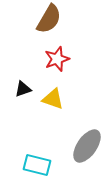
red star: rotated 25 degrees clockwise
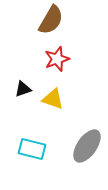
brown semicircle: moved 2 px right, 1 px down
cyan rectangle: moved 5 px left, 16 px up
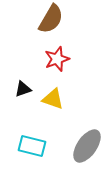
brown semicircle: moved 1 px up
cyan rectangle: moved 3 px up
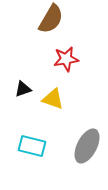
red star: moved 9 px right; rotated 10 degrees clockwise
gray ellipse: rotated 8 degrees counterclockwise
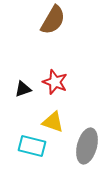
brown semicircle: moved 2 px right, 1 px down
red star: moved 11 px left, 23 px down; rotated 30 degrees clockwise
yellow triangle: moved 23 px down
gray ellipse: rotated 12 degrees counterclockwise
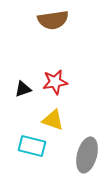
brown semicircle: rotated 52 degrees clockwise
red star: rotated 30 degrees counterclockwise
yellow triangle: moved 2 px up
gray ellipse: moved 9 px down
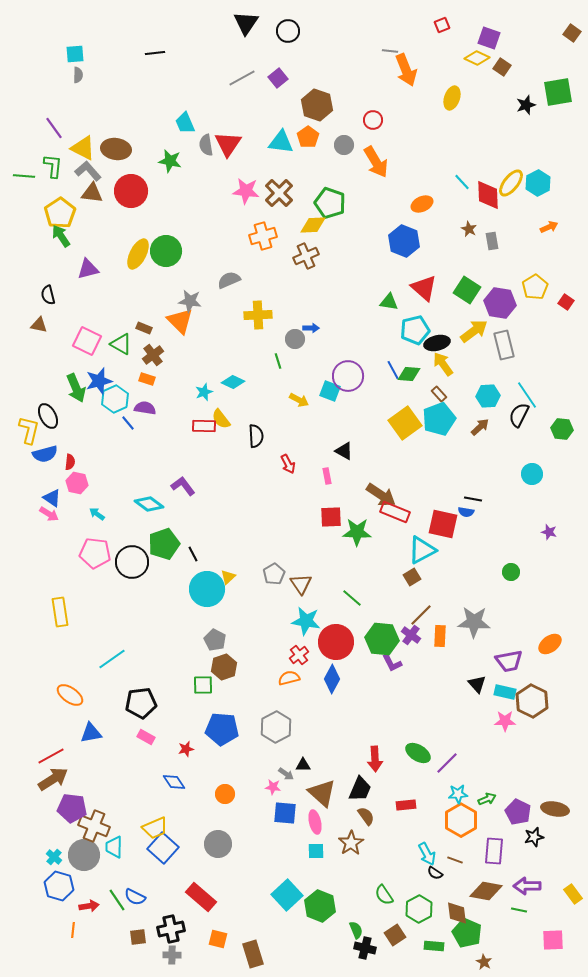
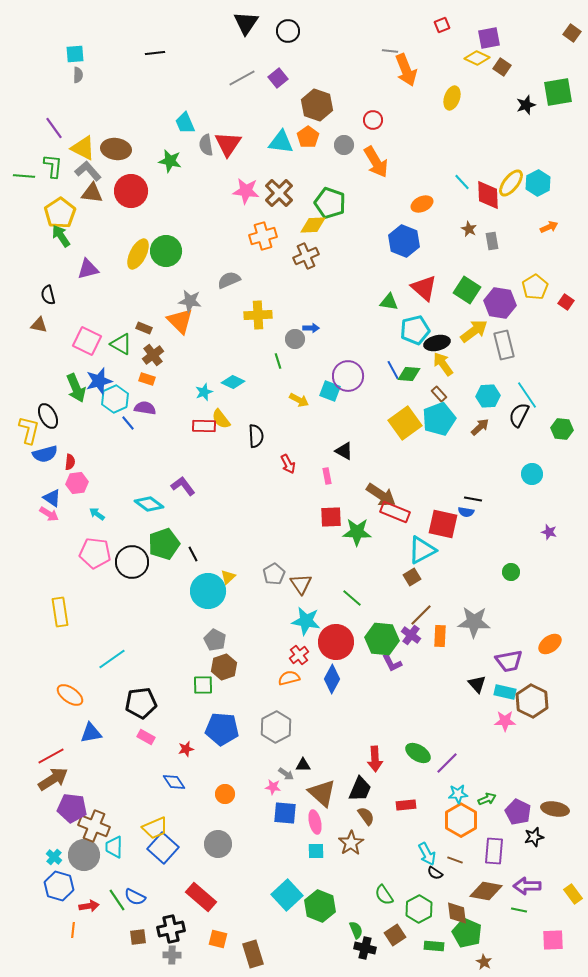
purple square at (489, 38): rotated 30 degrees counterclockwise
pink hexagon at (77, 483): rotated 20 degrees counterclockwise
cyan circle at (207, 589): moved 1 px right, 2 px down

_Short task:_
Print the part of the listing that opens with the line containing "brown semicircle: rotated" and runs through the end of the listing, including both ends. Leave out the picture lines.

_Full response:_
brown semicircle: rotated 52 degrees clockwise
red star: rotated 30 degrees counterclockwise
yellow triangle: moved 2 px up
gray ellipse: moved 9 px down
purple square at (489, 38): rotated 30 degrees counterclockwise
pink hexagon at (77, 483): rotated 20 degrees counterclockwise
cyan circle at (207, 589): moved 1 px right, 2 px down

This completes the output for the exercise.